■ **What is being asked**
List each line of the data that holds the word "plus".

■ **Extracted entries**
++++++++
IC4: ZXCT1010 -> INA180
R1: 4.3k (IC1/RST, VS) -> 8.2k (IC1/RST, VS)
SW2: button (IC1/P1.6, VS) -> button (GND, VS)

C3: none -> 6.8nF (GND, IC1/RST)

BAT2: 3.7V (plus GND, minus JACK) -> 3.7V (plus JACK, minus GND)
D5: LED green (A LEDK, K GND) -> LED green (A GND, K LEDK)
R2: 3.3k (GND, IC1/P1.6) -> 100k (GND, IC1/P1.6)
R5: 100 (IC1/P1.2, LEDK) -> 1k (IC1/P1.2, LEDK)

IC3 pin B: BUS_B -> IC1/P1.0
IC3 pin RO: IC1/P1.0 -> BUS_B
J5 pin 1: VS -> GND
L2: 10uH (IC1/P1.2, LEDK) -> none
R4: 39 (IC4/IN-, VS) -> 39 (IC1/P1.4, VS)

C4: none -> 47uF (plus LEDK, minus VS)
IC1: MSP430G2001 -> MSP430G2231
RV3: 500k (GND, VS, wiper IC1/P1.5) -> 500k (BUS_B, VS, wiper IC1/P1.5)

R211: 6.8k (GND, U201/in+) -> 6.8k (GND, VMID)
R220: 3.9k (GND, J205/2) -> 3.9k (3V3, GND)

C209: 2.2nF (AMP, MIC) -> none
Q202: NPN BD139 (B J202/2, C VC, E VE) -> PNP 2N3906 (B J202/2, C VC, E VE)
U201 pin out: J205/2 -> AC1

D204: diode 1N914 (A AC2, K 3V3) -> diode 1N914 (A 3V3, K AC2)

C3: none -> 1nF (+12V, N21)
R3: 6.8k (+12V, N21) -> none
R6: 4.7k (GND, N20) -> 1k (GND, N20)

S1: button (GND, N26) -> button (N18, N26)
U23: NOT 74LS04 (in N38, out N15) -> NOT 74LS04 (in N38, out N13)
++++++++
■ **The completed task**
BAT2: 3.7V (plus GND, minus JACK) -> 3.7V (plus JACK, minus GND)
C4: none -> 47uF (plus LEDK, minus VS)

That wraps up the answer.